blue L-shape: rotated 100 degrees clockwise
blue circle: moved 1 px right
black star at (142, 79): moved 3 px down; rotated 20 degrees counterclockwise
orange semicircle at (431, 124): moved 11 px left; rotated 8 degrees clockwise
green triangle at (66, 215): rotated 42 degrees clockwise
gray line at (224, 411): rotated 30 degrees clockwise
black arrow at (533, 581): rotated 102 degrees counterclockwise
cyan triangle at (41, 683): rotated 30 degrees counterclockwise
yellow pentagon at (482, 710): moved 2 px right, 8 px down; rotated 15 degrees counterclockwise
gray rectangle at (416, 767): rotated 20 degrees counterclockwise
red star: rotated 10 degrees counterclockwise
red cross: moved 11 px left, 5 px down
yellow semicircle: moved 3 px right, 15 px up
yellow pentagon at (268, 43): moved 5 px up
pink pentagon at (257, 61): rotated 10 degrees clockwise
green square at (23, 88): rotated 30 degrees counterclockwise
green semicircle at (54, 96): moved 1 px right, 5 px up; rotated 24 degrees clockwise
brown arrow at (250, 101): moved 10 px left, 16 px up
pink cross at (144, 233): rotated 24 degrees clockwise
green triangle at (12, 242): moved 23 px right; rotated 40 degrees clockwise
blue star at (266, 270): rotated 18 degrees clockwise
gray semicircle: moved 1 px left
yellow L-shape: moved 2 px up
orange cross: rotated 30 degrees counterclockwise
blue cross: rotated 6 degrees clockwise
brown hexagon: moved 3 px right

#####

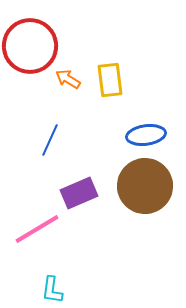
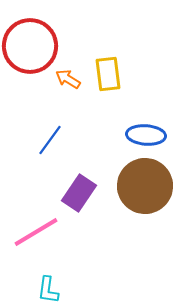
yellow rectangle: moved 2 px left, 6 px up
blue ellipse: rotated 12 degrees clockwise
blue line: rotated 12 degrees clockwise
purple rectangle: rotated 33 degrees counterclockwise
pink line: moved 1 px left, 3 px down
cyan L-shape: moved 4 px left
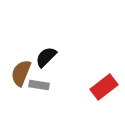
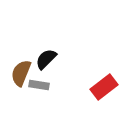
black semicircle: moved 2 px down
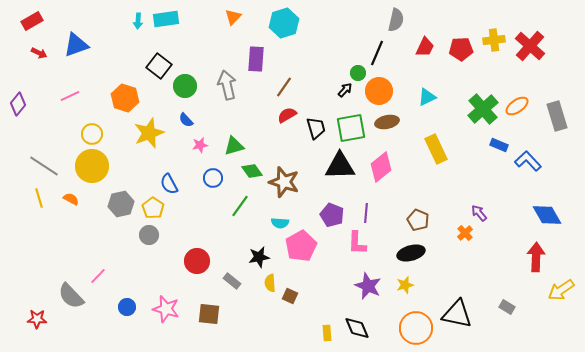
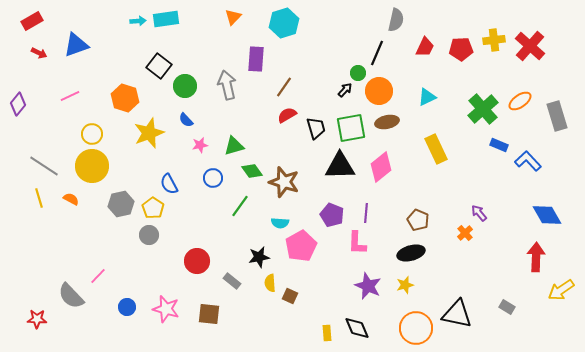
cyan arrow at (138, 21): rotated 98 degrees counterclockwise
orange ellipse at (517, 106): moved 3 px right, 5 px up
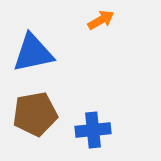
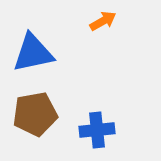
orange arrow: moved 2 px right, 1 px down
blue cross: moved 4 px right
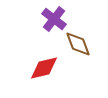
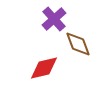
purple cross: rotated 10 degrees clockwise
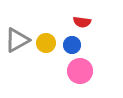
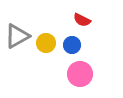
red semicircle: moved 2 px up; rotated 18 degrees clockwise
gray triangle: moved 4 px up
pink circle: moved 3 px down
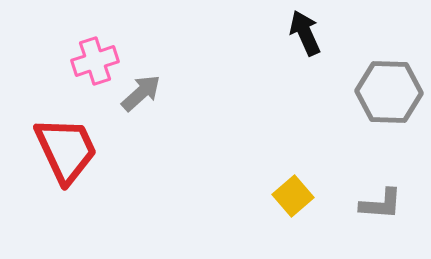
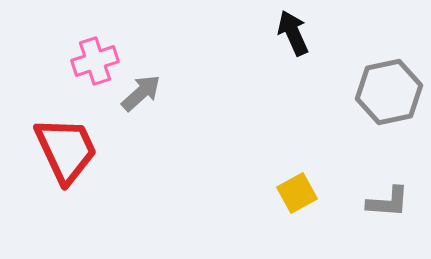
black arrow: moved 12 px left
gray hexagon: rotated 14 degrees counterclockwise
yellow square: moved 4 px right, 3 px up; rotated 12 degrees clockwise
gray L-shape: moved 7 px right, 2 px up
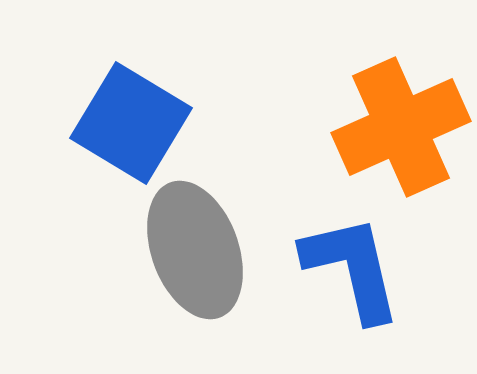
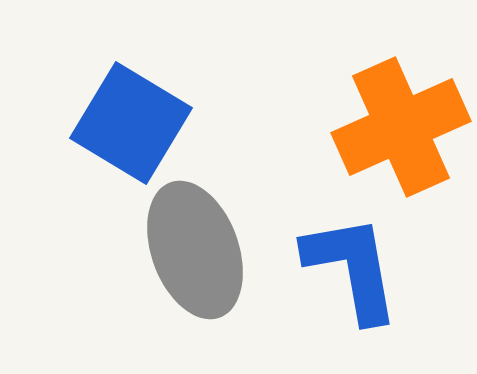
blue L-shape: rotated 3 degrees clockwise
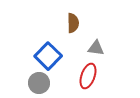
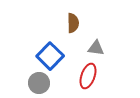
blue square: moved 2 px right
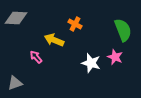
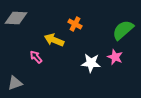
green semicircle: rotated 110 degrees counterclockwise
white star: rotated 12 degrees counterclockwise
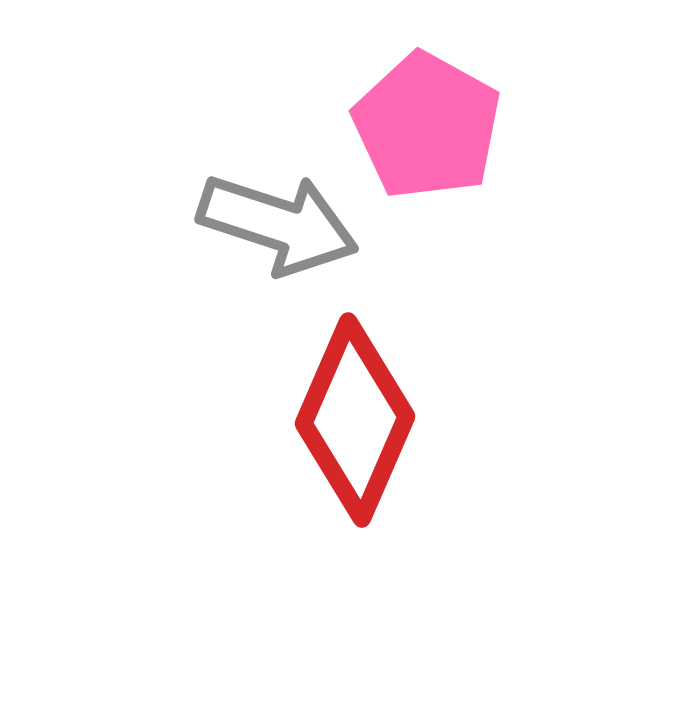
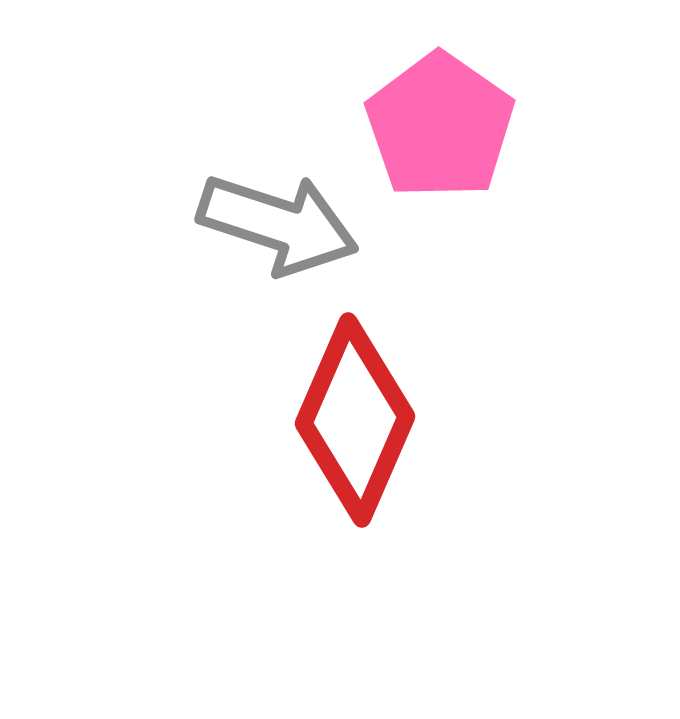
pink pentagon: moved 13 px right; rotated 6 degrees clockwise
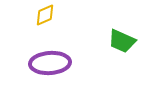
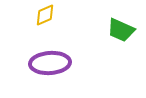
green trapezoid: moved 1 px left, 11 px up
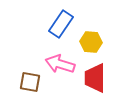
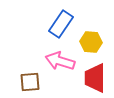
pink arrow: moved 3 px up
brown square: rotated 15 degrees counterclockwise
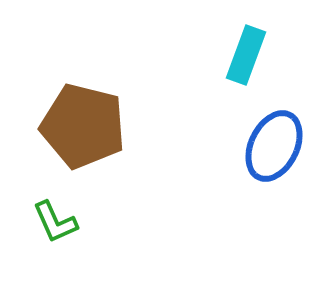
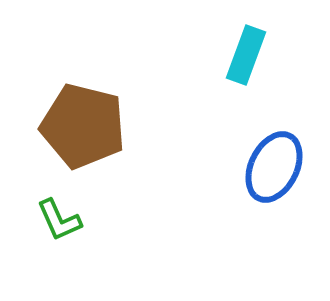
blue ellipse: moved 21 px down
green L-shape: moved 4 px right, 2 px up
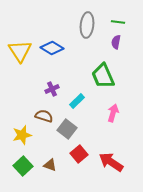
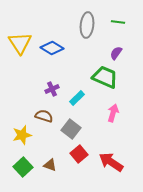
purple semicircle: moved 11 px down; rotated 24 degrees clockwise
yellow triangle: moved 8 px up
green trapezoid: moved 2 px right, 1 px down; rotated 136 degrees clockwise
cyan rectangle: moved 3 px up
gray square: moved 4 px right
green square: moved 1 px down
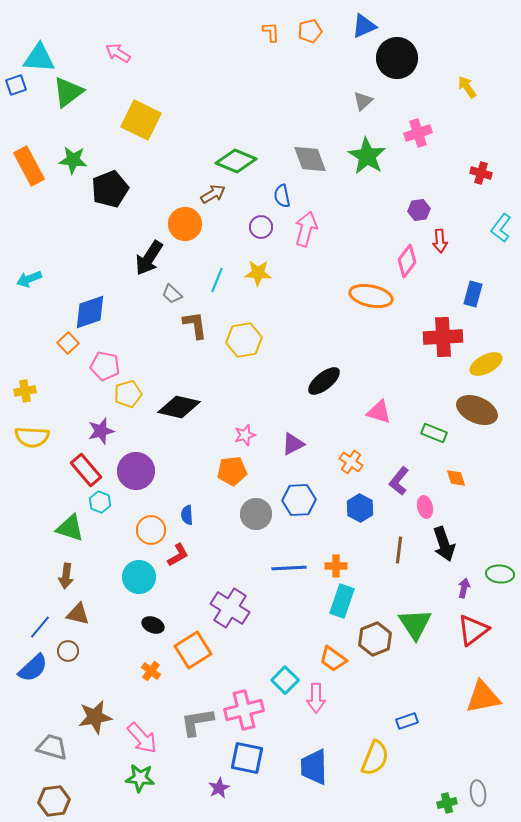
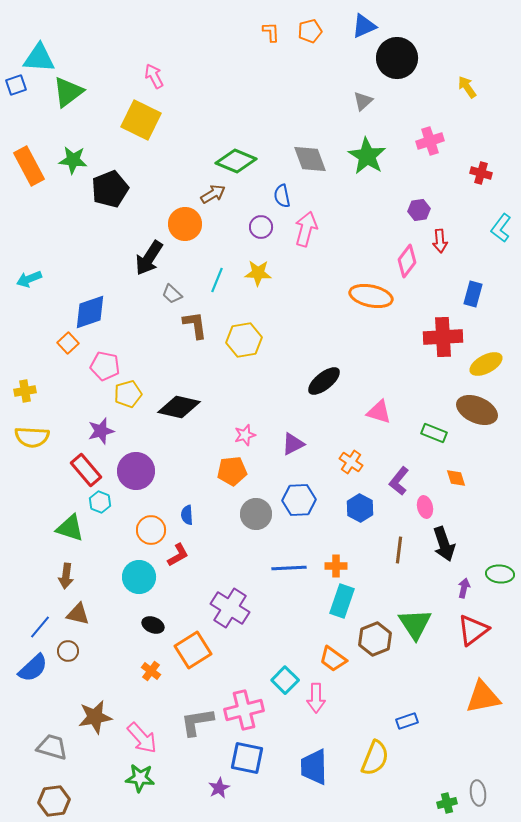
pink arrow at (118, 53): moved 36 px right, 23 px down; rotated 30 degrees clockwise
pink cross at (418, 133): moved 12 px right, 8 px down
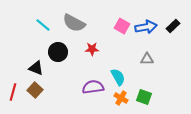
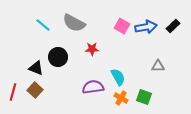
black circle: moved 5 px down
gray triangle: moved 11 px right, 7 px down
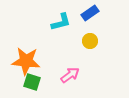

#####

* Problem requirements
From the entries above, print the lines beginning at the one with "blue L-shape: rotated 100 degrees clockwise" and stopping after the one with "orange cross: rotated", exactly as written and with nothing else.

* Reply to the task
blue L-shape: rotated 100 degrees clockwise
blue circle: moved 1 px right
black star at (142, 79): moved 3 px down; rotated 20 degrees counterclockwise
orange semicircle at (431, 124): moved 11 px left; rotated 8 degrees clockwise
green triangle at (66, 215): rotated 42 degrees clockwise
gray line at (224, 411): rotated 30 degrees clockwise
black arrow at (533, 581): rotated 102 degrees counterclockwise
cyan triangle at (41, 683): rotated 30 degrees counterclockwise
yellow pentagon at (482, 710): moved 2 px right, 8 px down; rotated 15 degrees counterclockwise
gray rectangle at (416, 767): rotated 20 degrees counterclockwise
red star: rotated 10 degrees counterclockwise
red cross: moved 11 px left, 5 px down
yellow semicircle: moved 3 px right, 15 px up
yellow pentagon at (268, 43): moved 5 px up
pink pentagon at (257, 61): rotated 10 degrees clockwise
green square at (23, 88): rotated 30 degrees counterclockwise
green semicircle at (54, 96): moved 1 px right, 5 px up; rotated 24 degrees clockwise
brown arrow at (250, 101): moved 10 px left, 16 px up
pink cross at (144, 233): rotated 24 degrees clockwise
green triangle at (12, 242): moved 23 px right; rotated 40 degrees clockwise
blue star at (266, 270): rotated 18 degrees clockwise
gray semicircle: moved 1 px left
yellow L-shape: moved 2 px up
orange cross: rotated 30 degrees counterclockwise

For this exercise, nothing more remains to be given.